> [Available data]

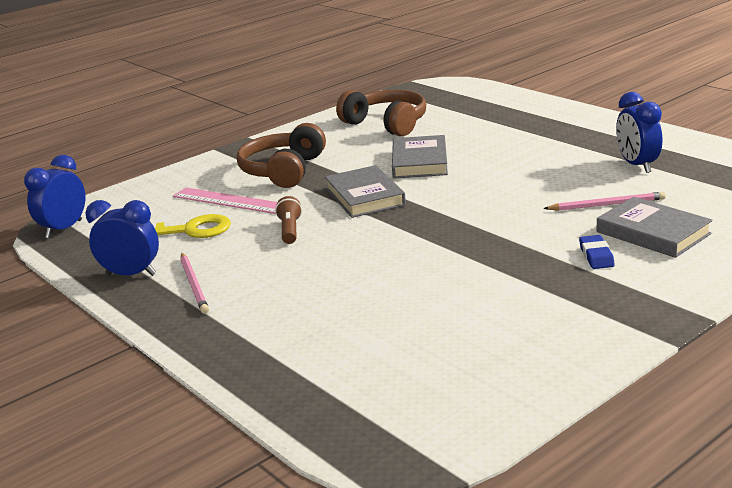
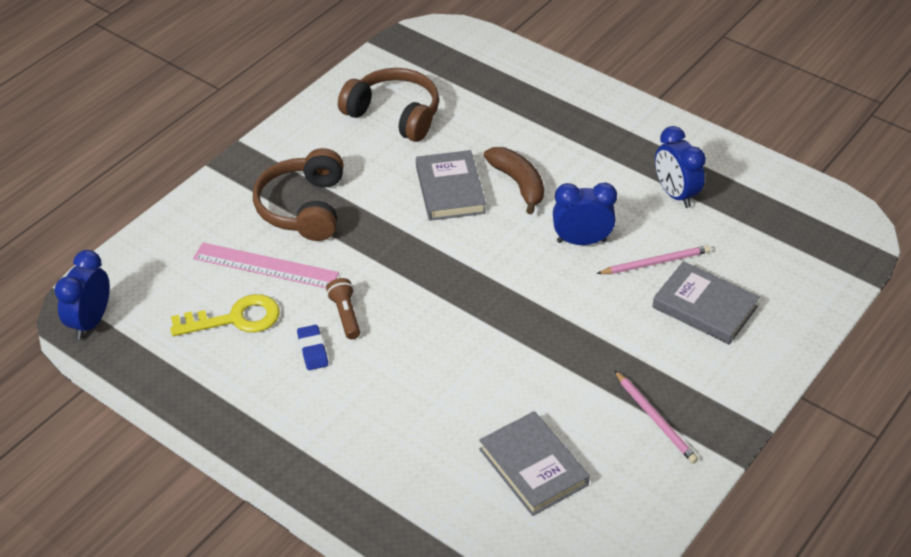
camera: 15 degrees left, 20 degrees up
blue clock [85,200,159,276] -> blue clock moved to [553,183,617,245]
pink pencil [180,253,209,314] -> pink pencil moved to [614,370,698,463]
grey book [325,165,406,218] -> grey book moved to [479,411,590,516]
blue eraser [579,235,615,269] -> blue eraser moved to [297,325,328,370]
none -> brown banana [484,147,544,214]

> [Exercise prompt] Set out exactly the lines from the one bearing "grey book [325,165,406,218]" through the end of the data, including both ends and omitting all others.

> [Problem solution]
grey book [325,165,406,218] -> grey book moved to [479,411,590,516]
blue eraser [579,235,615,269] -> blue eraser moved to [297,325,328,370]
none -> brown banana [484,147,544,214]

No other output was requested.